Data extracts:
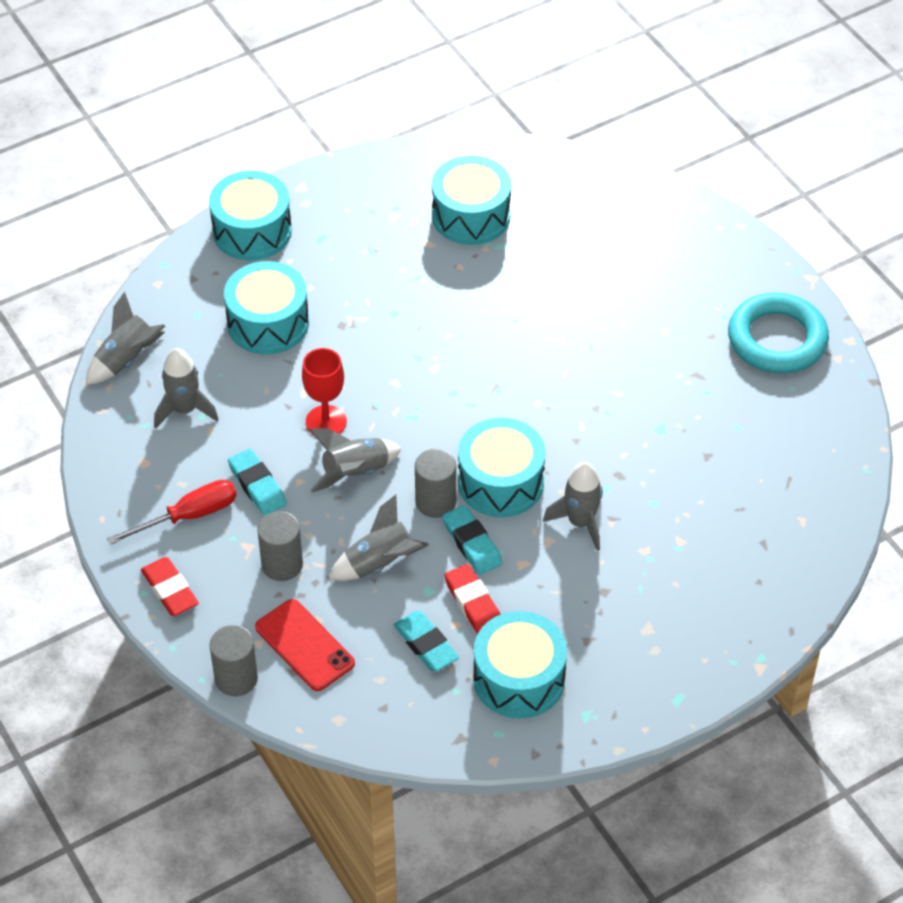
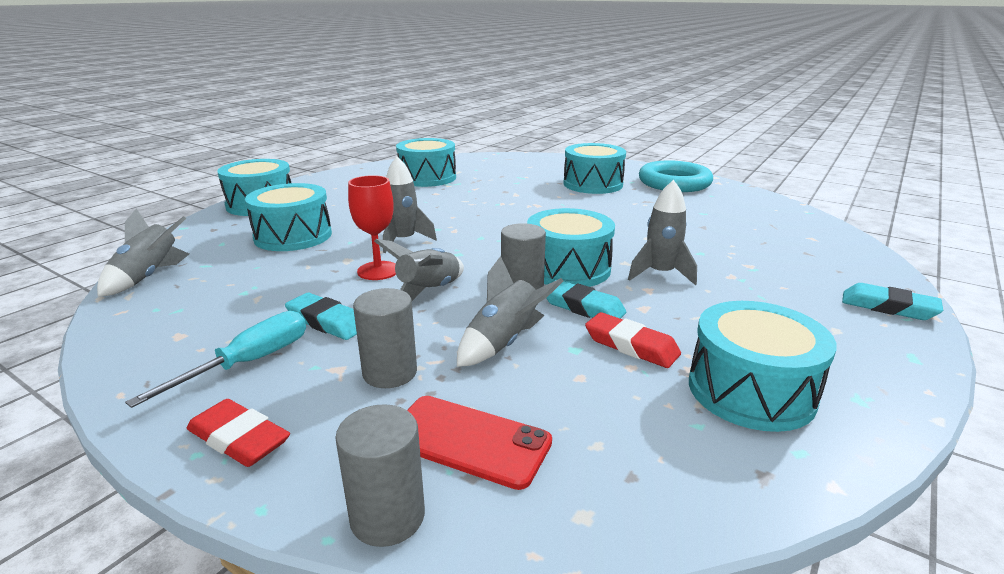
camera: 25 degrees left, 25 degrees down
(184, 410) = (222, 292): grey rocket -> grey rocket (403, 241)
(189, 516) = (249, 363): red screwdriver -> turquoise screwdriver
(426, 645) = (618, 393): turquoise eraser -> turquoise eraser (888, 307)
(668, 307) = (593, 184): none -> turquoise drum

Exercise description: Full transcription without images: please go through the records and repeat them exactly.

Exercise answer:
camera: 25 degrees left, 25 degrees down
(184, 410) = (222, 292): grey rocket -> grey rocket (403, 241)
(189, 516) = (249, 363): red screwdriver -> turquoise screwdriver
(426, 645) = (618, 393): turquoise eraser -> turquoise eraser (888, 307)
(668, 307) = (593, 184): none -> turquoise drum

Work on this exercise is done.